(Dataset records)

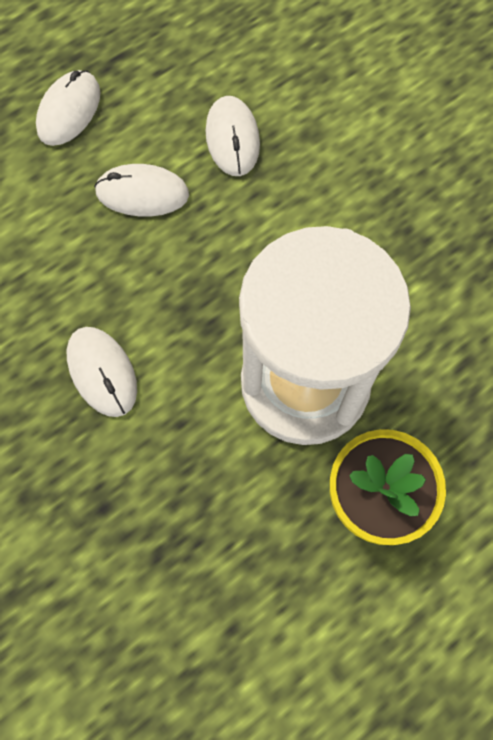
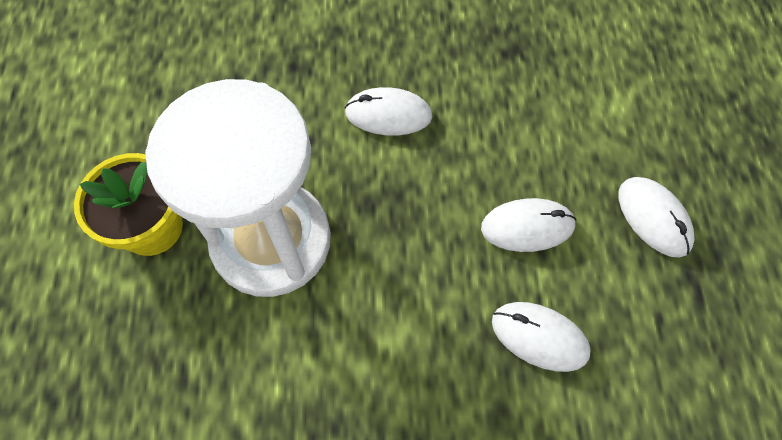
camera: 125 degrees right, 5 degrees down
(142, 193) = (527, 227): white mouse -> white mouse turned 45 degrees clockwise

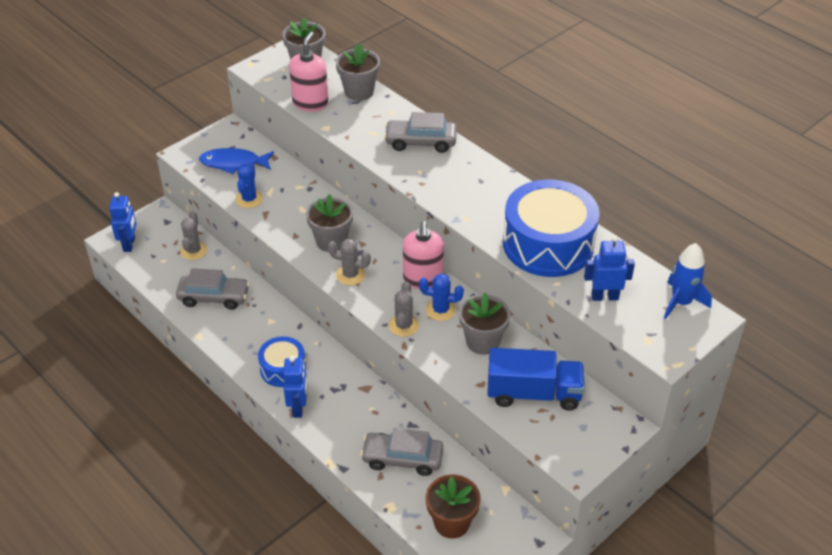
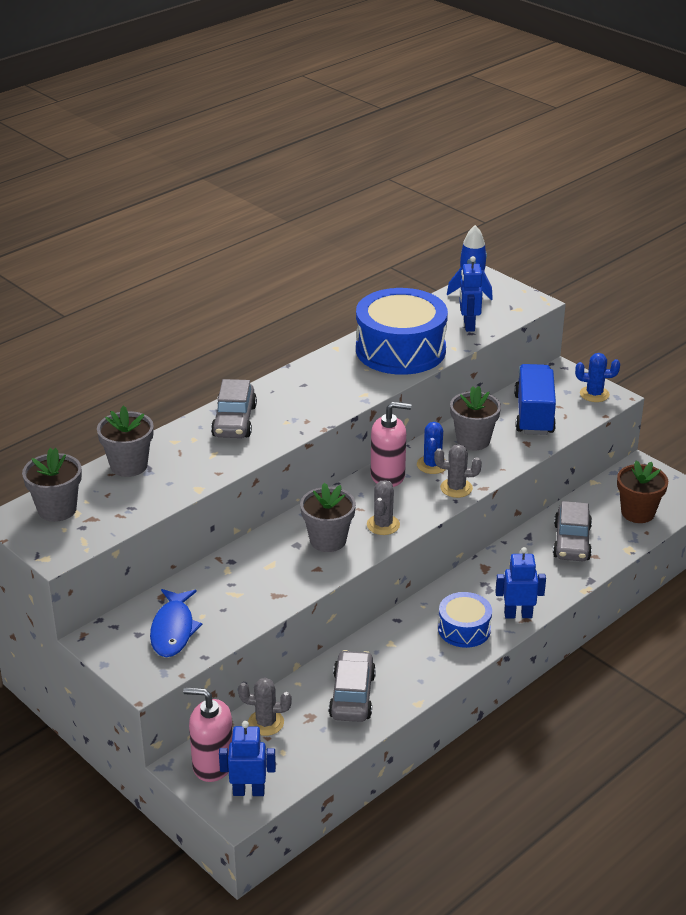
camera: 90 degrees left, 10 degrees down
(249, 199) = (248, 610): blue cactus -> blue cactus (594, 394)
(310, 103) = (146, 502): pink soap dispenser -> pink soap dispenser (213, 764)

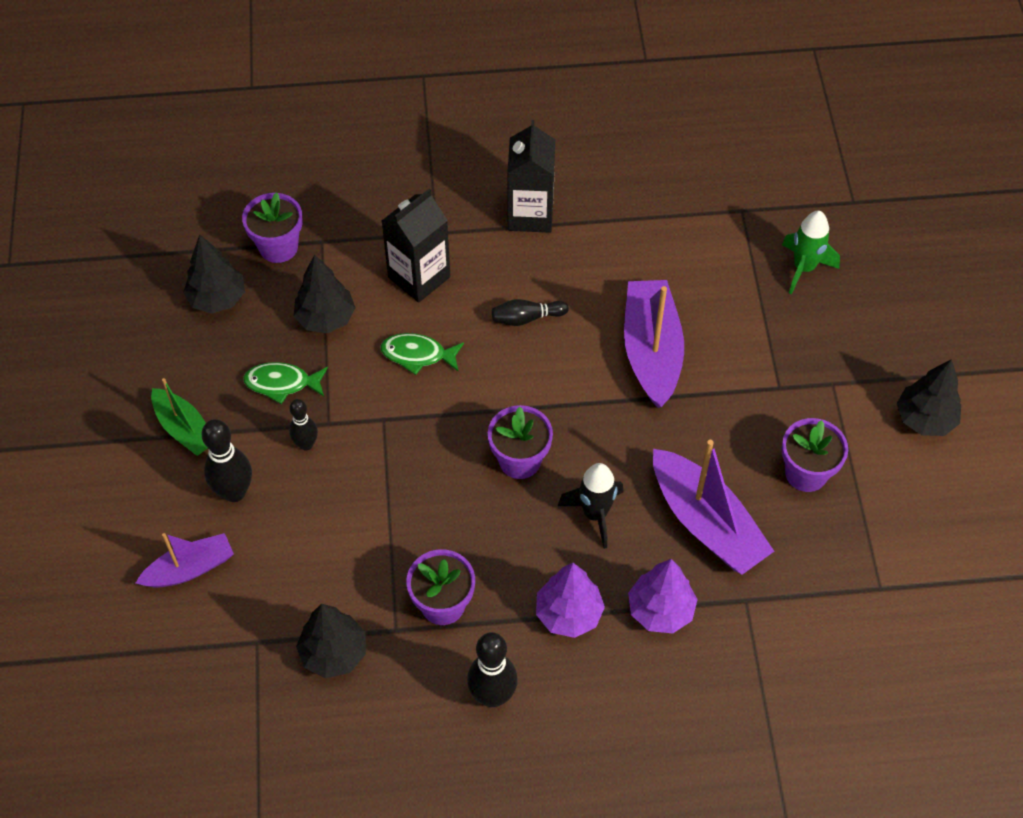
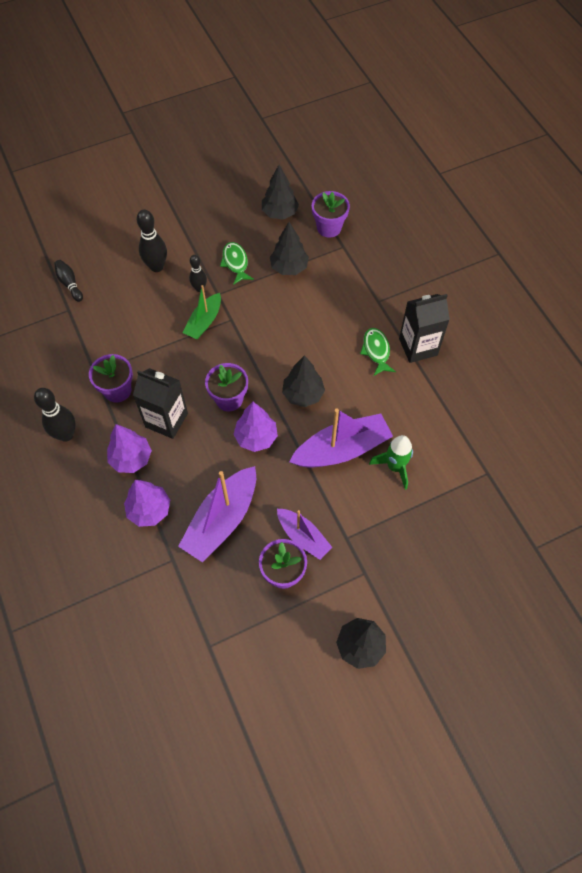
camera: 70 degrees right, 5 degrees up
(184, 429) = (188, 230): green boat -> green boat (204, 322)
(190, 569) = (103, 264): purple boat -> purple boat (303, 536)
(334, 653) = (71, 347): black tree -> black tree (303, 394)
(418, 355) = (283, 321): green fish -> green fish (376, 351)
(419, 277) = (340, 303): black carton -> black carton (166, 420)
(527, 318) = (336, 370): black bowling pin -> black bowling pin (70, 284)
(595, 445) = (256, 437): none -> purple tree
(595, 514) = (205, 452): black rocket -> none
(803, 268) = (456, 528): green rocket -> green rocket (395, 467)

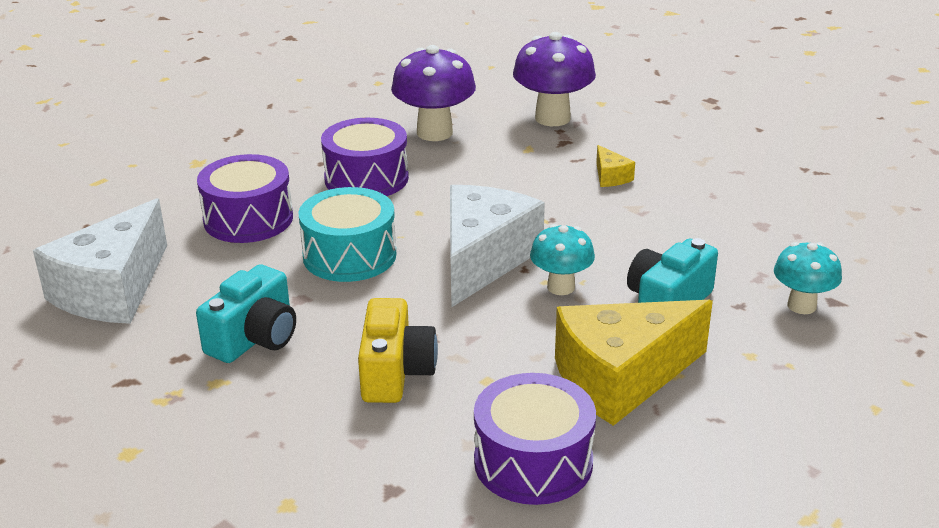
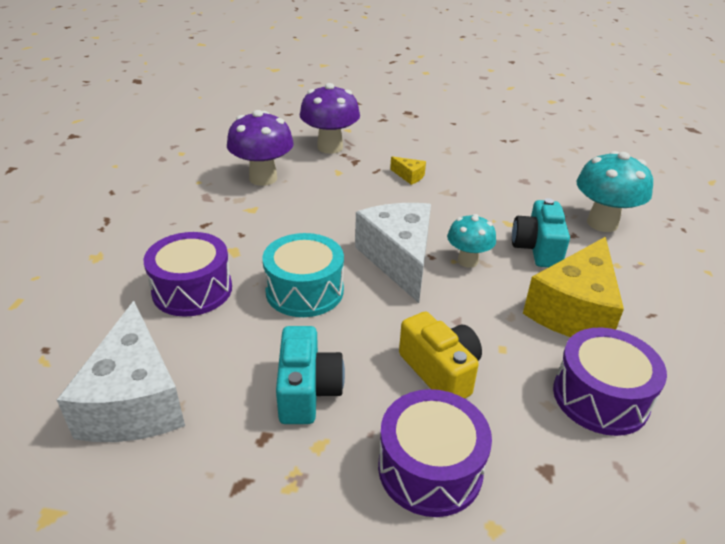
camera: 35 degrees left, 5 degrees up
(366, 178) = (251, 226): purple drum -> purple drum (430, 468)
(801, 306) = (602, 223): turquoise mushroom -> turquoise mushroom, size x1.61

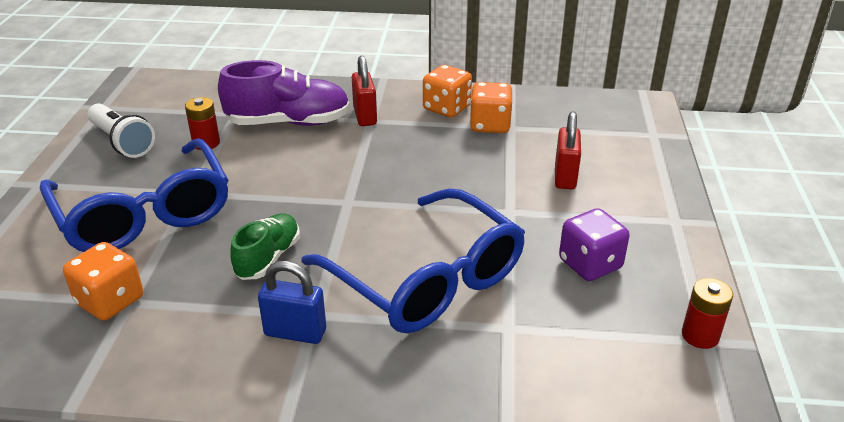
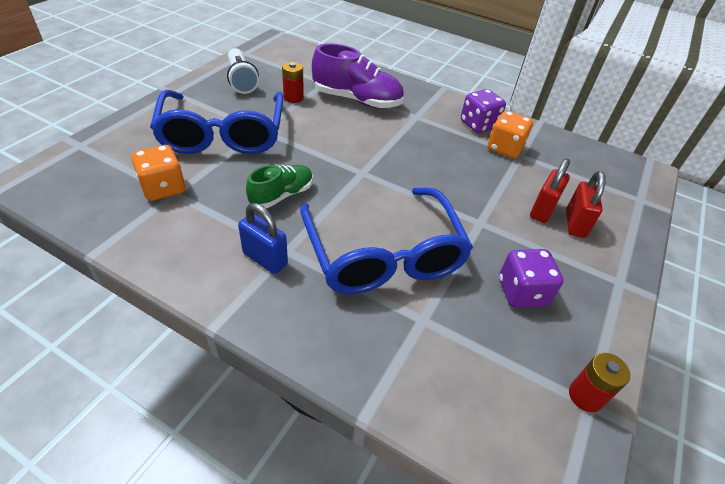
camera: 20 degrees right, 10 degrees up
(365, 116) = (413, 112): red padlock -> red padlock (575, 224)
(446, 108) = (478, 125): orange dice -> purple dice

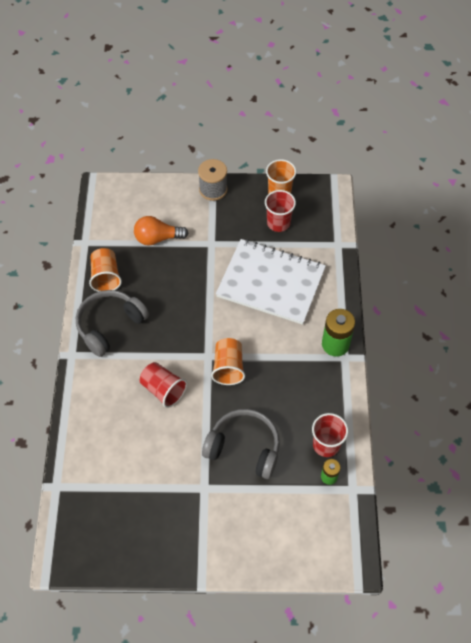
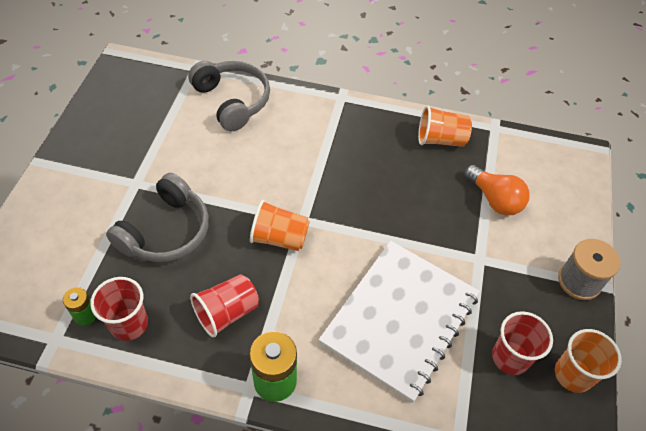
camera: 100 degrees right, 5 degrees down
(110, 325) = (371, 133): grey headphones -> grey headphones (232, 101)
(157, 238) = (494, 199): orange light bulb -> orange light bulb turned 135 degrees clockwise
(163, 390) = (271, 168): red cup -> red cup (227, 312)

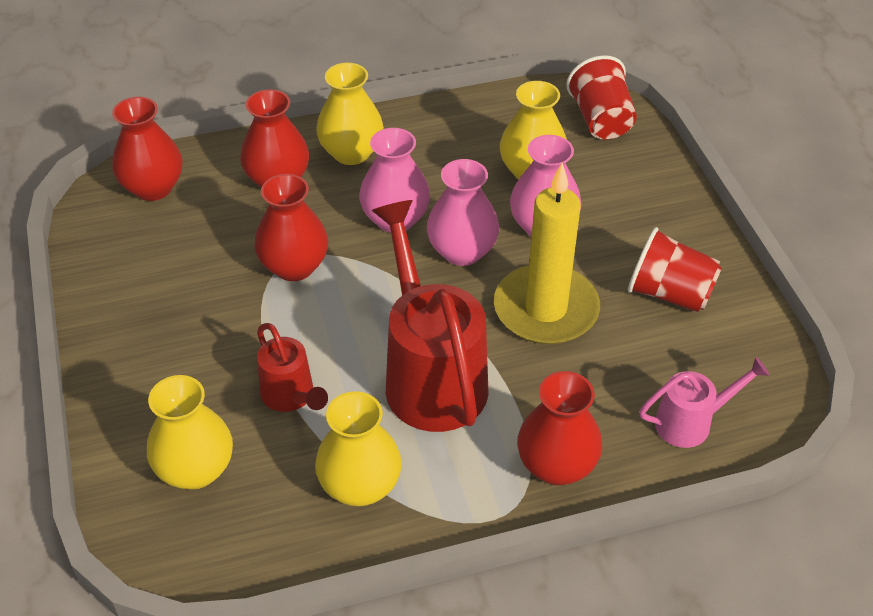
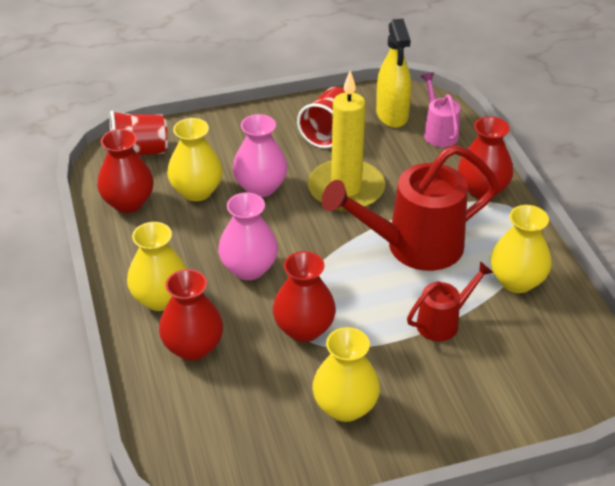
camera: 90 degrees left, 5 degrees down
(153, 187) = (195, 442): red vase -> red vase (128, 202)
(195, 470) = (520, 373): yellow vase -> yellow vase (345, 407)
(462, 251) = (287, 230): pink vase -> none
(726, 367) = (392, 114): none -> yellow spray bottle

Your instructions:
Repeat every line above exactly, but omit all images.

Answer to the problem:
camera: 125 degrees right, 5 degrees down
(142, 193) = (527, 227): white mouse -> white mouse turned 45 degrees clockwise

camera: 90 degrees left, 10 degrees down
(249, 199) = (248, 610): blue cactus -> blue cactus (594, 394)
(310, 103) = (146, 502): pink soap dispenser -> pink soap dispenser (213, 764)

camera: 70 degrees right, 5 degrees up
(184, 429) = (188, 230): green boat -> green boat (204, 322)
(190, 569) = (103, 264): purple boat -> purple boat (303, 536)
(334, 653) = (71, 347): black tree -> black tree (303, 394)
(418, 355) = (283, 321): green fish -> green fish (376, 351)
(419, 277) = (340, 303): black carton -> black carton (166, 420)
(527, 318) = (336, 370): black bowling pin -> black bowling pin (70, 284)
(595, 445) = (256, 437): none -> purple tree
(595, 514) = (205, 452): black rocket -> none
(803, 268) = (456, 528): green rocket -> green rocket (395, 467)

camera: 35 degrees left, 5 degrees up
(366, 178) = (251, 226): purple drum -> purple drum (430, 468)
(801, 306) = (602, 223): turquoise mushroom -> turquoise mushroom, size x1.61

camera: 20 degrees right, 10 degrees up
(365, 116) = (413, 112): red padlock -> red padlock (575, 224)
(446, 108) = (478, 125): orange dice -> purple dice

camera: 100 degrees right, 5 degrees down
(110, 325) = (371, 133): grey headphones -> grey headphones (232, 101)
(157, 238) = (494, 199): orange light bulb -> orange light bulb turned 135 degrees clockwise
(163, 390) = (271, 168): red cup -> red cup (227, 312)

camera: 90 degrees left, 5 degrees down
(153, 187) = (195, 442): red vase -> red vase (128, 202)
(195, 470) = (520, 373): yellow vase -> yellow vase (345, 407)
(462, 251) = (287, 230): pink vase -> none
(726, 367) = (392, 114): none -> yellow spray bottle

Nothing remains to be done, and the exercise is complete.